DATA Block Start
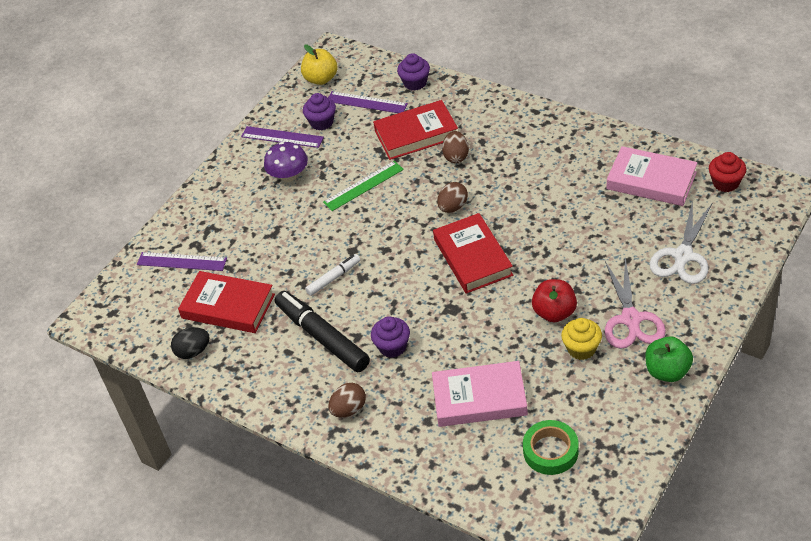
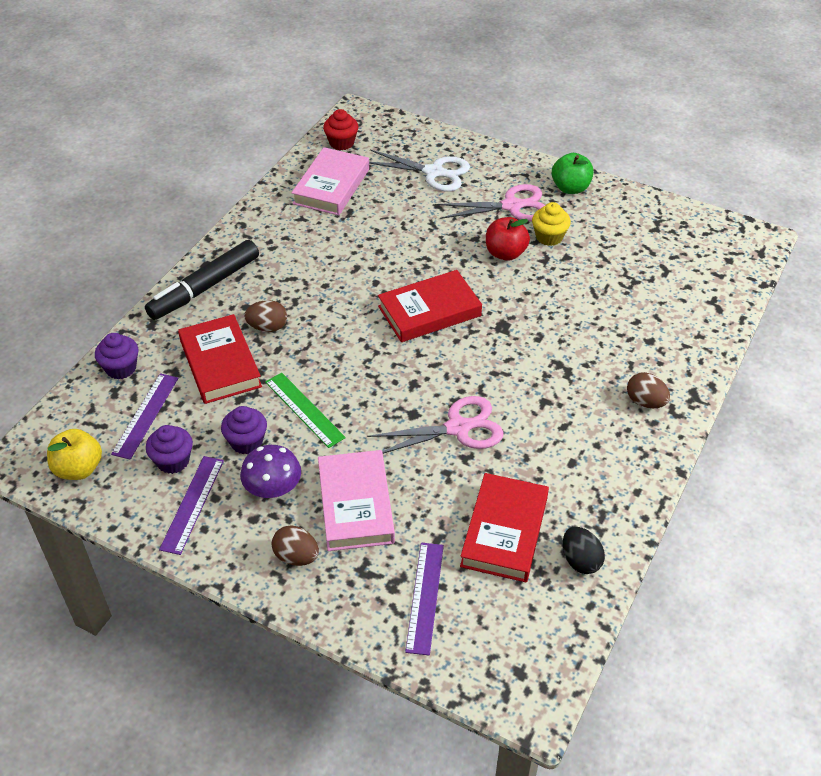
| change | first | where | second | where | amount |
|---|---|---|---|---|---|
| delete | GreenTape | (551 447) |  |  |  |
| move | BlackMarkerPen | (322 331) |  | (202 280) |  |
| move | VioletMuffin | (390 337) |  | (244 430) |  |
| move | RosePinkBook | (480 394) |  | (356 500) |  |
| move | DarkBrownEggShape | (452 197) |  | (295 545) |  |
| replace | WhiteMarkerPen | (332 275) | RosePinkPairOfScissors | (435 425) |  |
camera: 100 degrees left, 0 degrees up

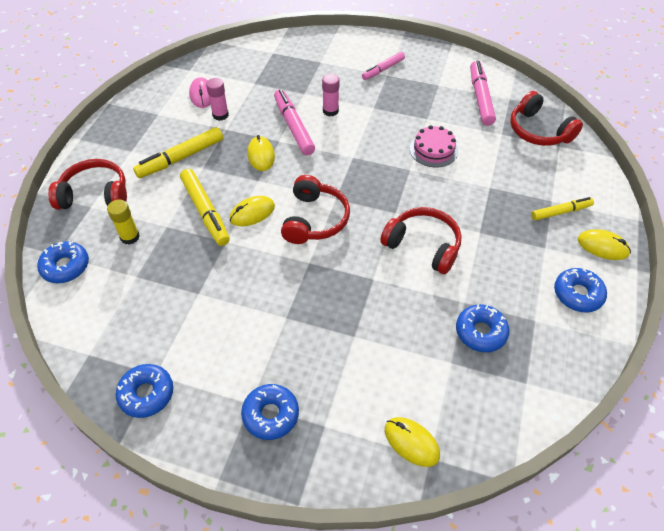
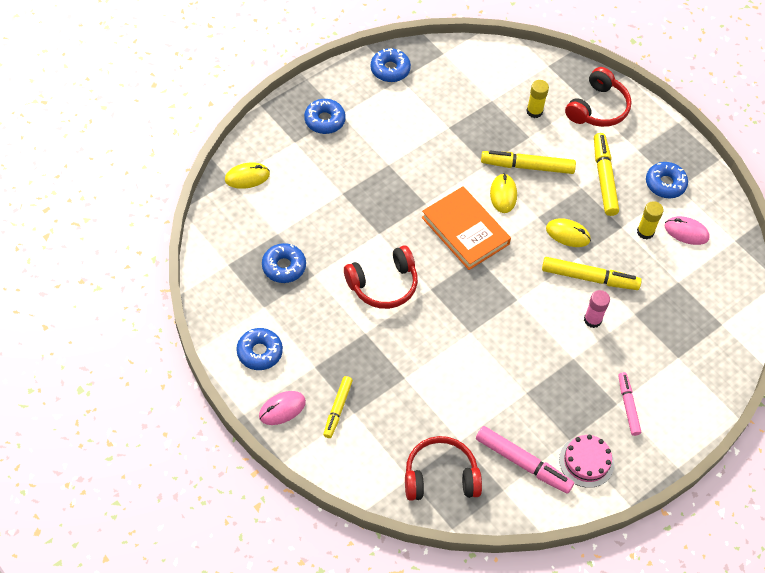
| change | first | where | second | where | amount |
|---|---|---|---|---|---|
| move | BlueDoughnut | (63 262) |  | (667 180) |  |
| move | RosePinkCake | (434 146) |  | (586 461) |  |
| replace | CrimsonHeadset | (315 209) | BrightOrangeBook | (466 228) |  |
| recolor | RosePinkGlue | (217 99) | YellowGlue | (650 220) |  |
| recolor | RosePinkMarkerPen | (294 122) | YellowMarkerPen | (592 273) |  |
| recolor | YellowMouse | (604 244) | RosePinkMouse | (282 408) |  |
camera: 120 degrees right, 5 degrees up

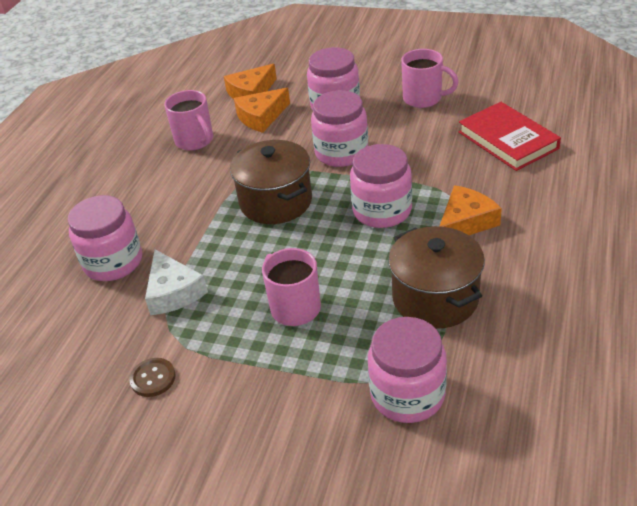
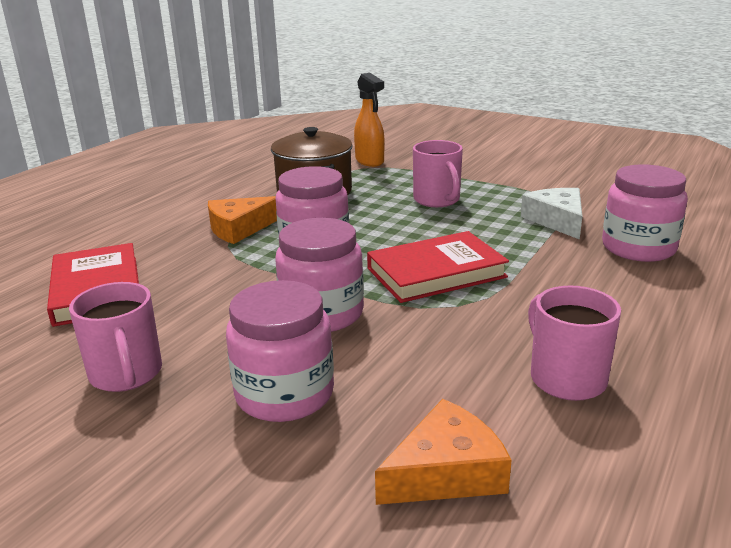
| change | first | where | second | where | amount |
|---|---|---|---|---|---|
| delete | DarkBrownSewingButton | (152 377) |  |  |  |
| delete | BrightOrangeCheeseWedge | (262 110) |  |  |  |
| replace | DarkBrownStockpot | (271 182) | CrimsonBook | (438 267) |  |
| replace | RosePinkJar | (407 370) | BrightOrangeSprayCleaner | (369 120) |  |
| rotate | RosePinkTeaMug | (430 78) |  | (115 337) | 150 degrees counterclockwise |
camera: 170 degrees left, 15 degrees down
DATA Block End
TASK PROMPT. Your copy should match the data above exactly, apart from the pictures.

RESULT OF THE EXERCISE.
| change | first | where | second | where | amount |
|---|---|---|---|---|---|
| delete | GreenTape | (551 447) |  |  |  |
| move | BlackMarkerPen | (322 331) |  | (202 280) |  |
| move | VioletMuffin | (390 337) |  | (244 430) |  |
| move | RosePinkBook | (480 394) |  | (356 500) |  |
| move | DarkBrownEggShape | (452 197) |  | (295 545) |  |
| replace | WhiteMarkerPen | (332 275) | RosePinkPairOfScissors | (435 425) |  |
camera: 100 degrees left, 0 degrees up

| change | first | where | second | where | amount |
|---|---|---|---|---|---|
| move | BlueDoughnut | (63 262) |  | (667 180) |  |
| move | RosePinkCake | (434 146) |  | (586 461) |  |
| replace | CrimsonHeadset | (315 209) | BrightOrangeBook | (466 228) |  |
| recolor | RosePinkGlue | (217 99) | YellowGlue | (650 220) |  |
| recolor | RosePinkMarkerPen | (294 122) | YellowMarkerPen | (592 273) |  |
| recolor | YellowMouse | (604 244) | RosePinkMouse | (282 408) |  |
camera: 120 degrees right, 5 degrees up

| change | first | where | second | where | amount |
|---|---|---|---|---|---|
| delete | DarkBrownSewingButton | (152 377) |  |  |  |
| delete | BrightOrangeCheeseWedge | (262 110) |  |  |  |
| replace | DarkBrownStockpot | (271 182) | CrimsonBook | (438 267) |  |
| replace | RosePinkJar | (407 370) | BrightOrangeSprayCleaner | (369 120) |  |
| rotate | RosePinkTeaMug | (430 78) |  | (115 337) | 150 degrees counterclockwise |
camera: 170 degrees left, 15 degrees down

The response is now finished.